= EXERCISE =
Please count how many lines below contain the word "none" and give nothing but that figure.

[Saved data entries]

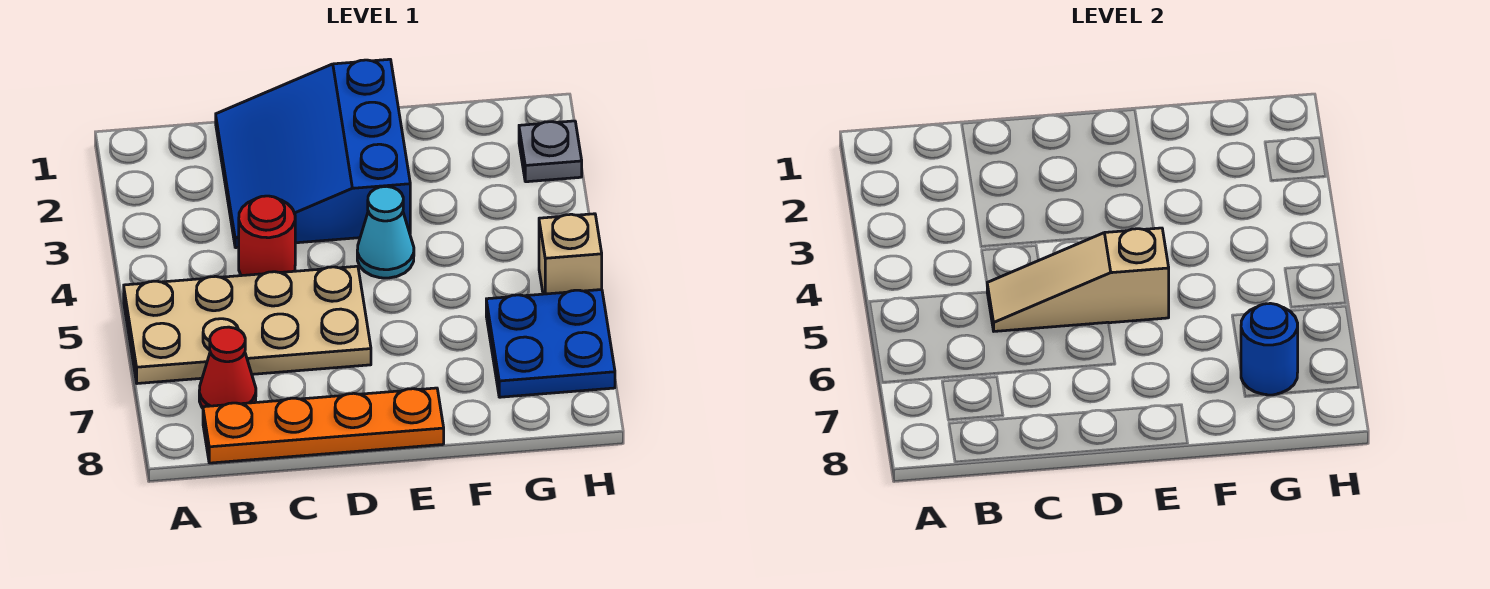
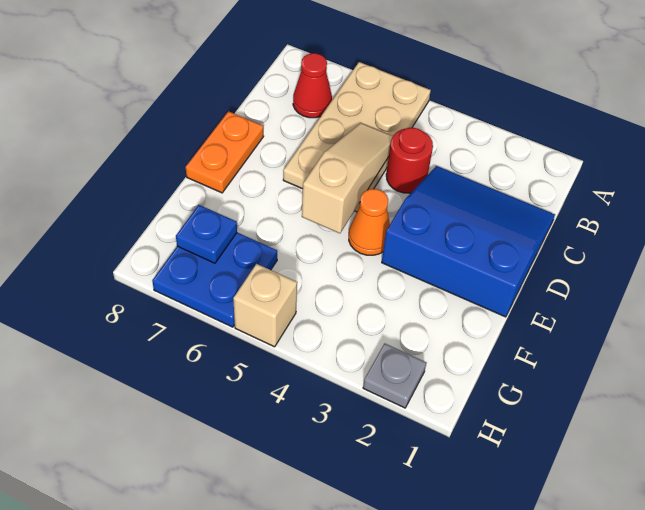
orange plate B8:E8 level 1 -> orange plate D8:E8 level 1
cyan cone E4 level 1 -> orange cone E4 level 1
blue round brick G7 level 2 -> blue plate G7 level 2

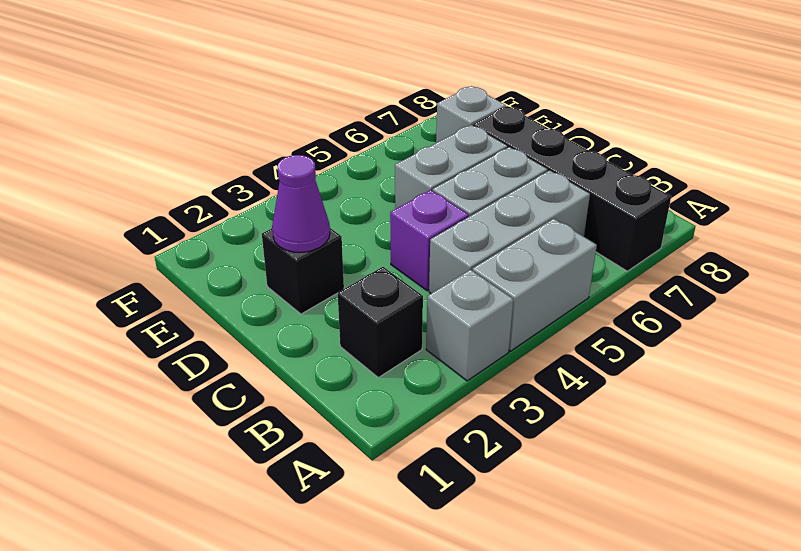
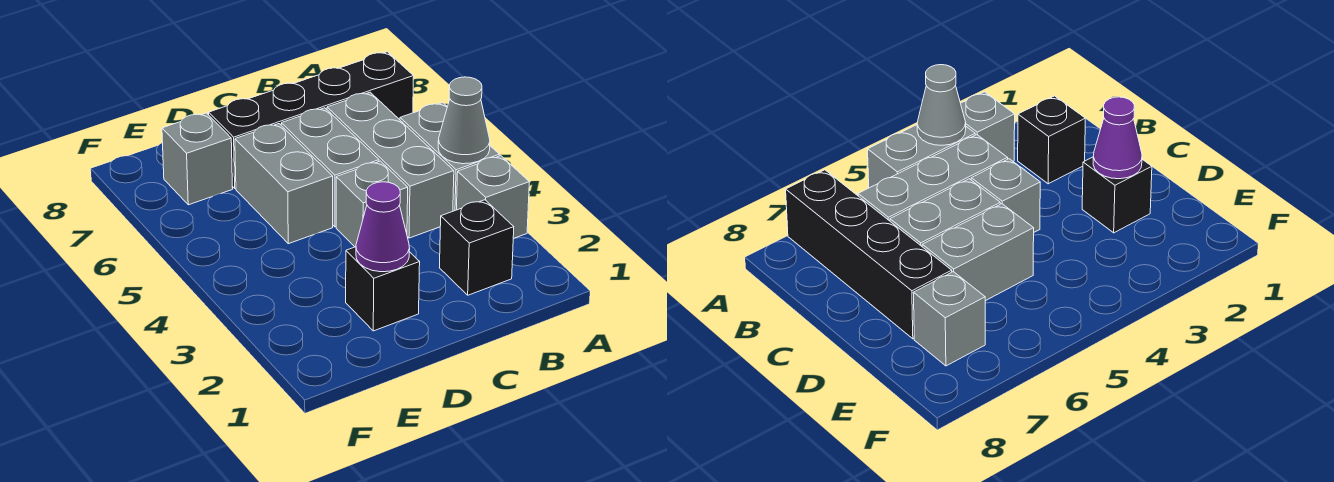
none -> grey cone A4 level 2
purple brick C4 level 1 -> grey brick C4 level 1

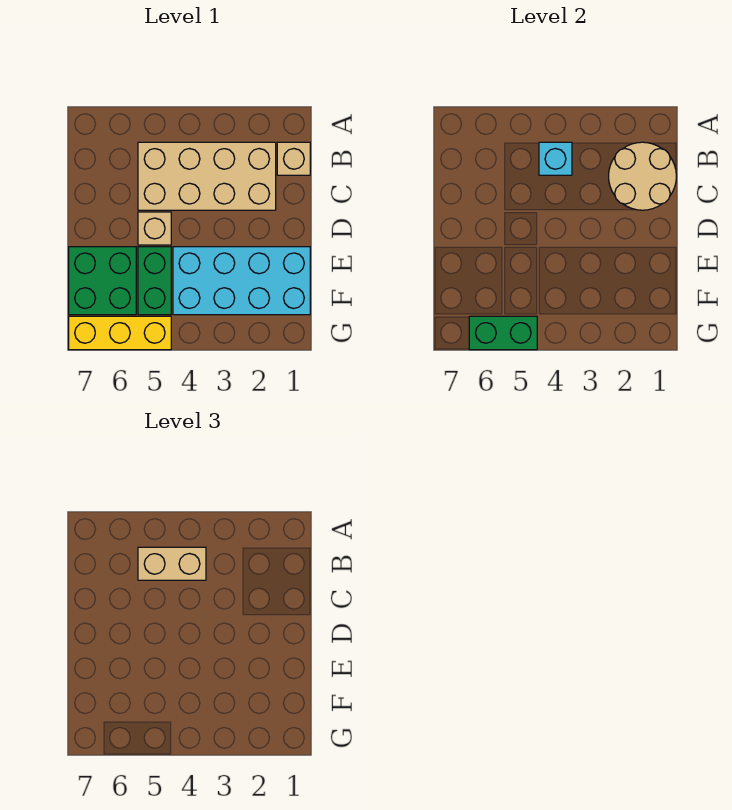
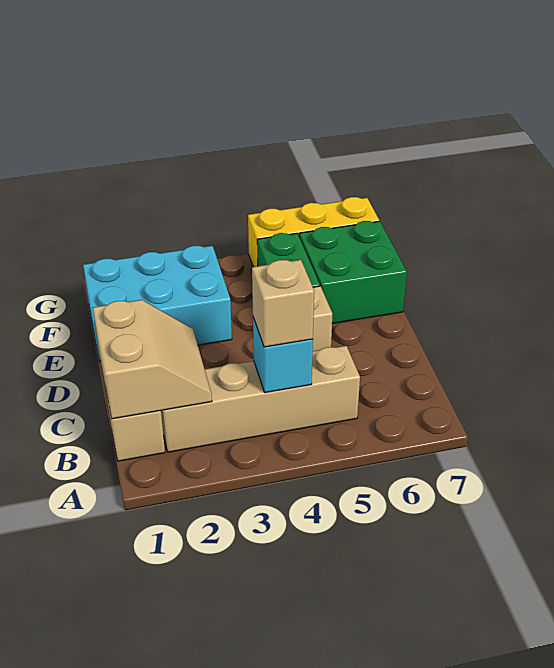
tan round brick B1:C2 level 2 -> tan slope B1:C2 level 2 top 1
tan brick B2:C5 level 1 -> tan brick B2:B5 level 1
tan brick B4:B5 level 3 -> tan brick B4 level 3
cyan brick E1:F4 level 1 -> cyan brick E1:F3 level 1
green brick G5:G6 level 2 -> none

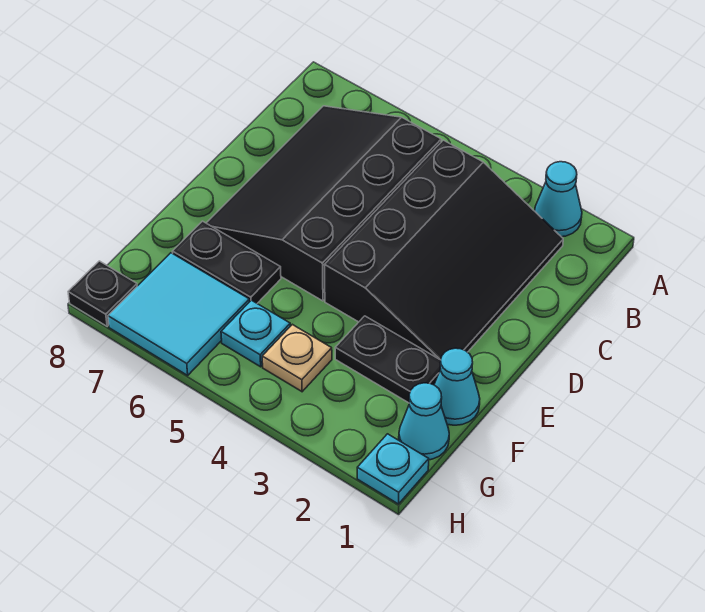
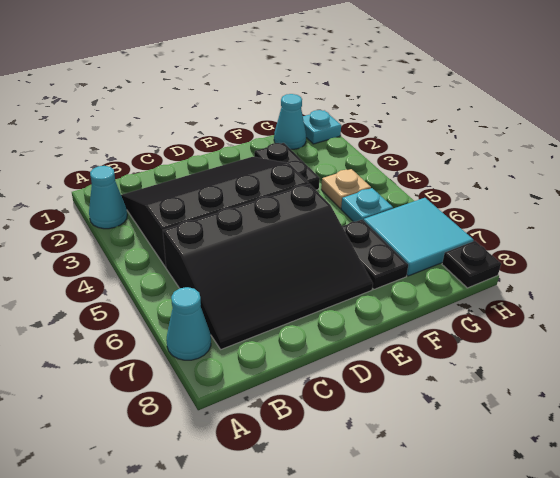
cyan cone F1 level 1 -> cyan cone A7 level 1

= PROBLEM SOLUTION =
2